__Task material__
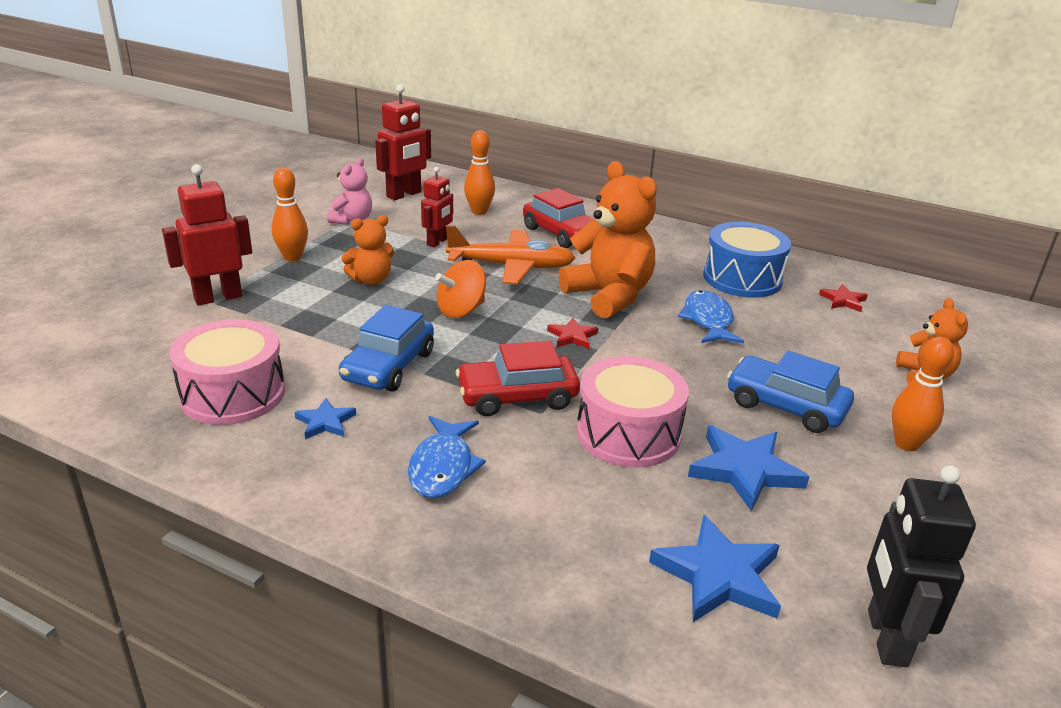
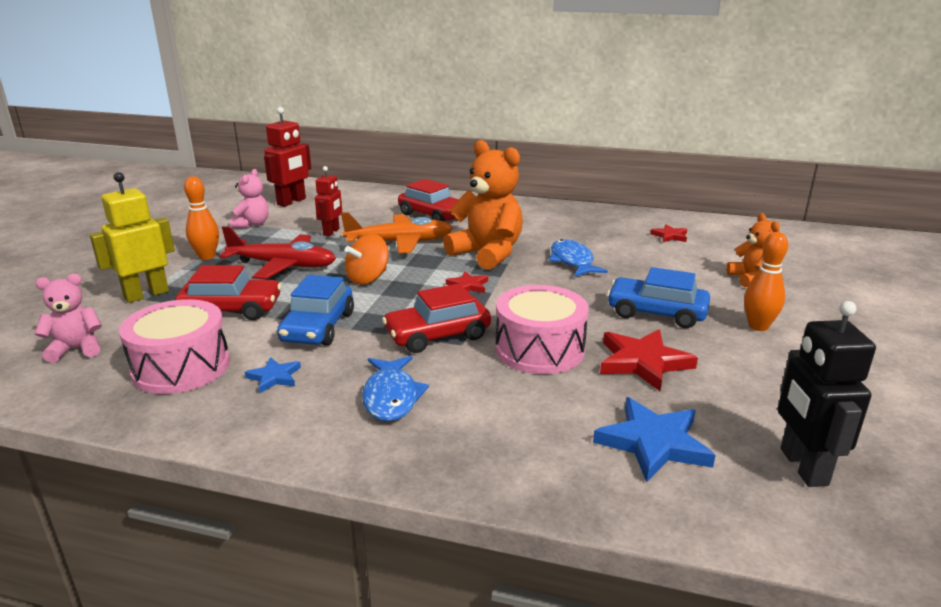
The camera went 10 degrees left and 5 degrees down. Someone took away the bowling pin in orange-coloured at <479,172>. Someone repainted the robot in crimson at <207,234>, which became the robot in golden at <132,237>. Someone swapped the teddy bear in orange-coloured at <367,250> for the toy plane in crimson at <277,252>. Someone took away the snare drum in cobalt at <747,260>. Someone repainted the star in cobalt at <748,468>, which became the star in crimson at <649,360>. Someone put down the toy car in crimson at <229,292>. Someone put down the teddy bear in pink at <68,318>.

==

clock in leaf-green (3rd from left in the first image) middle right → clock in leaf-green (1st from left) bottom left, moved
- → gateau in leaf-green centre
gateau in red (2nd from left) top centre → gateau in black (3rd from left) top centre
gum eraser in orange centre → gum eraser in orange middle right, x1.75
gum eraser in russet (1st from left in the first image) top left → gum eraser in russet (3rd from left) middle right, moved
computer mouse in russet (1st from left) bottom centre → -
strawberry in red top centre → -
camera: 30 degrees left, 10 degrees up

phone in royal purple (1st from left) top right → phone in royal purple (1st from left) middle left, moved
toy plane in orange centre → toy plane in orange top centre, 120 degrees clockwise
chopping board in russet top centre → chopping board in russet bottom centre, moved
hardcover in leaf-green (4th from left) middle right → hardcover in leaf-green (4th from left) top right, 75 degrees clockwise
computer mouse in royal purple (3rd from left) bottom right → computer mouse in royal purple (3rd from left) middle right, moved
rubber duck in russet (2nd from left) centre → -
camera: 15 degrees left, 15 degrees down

__Your objective__
Looking over the records, find each line with the word "eraser" and copy it.

__Response to this task__
gum eraser in orange centre → gum eraser in orange middle right, x1.75
gum eraser in russet (1st from left in the first image) top left → gum eraser in russet (3rd from left) middle right, moved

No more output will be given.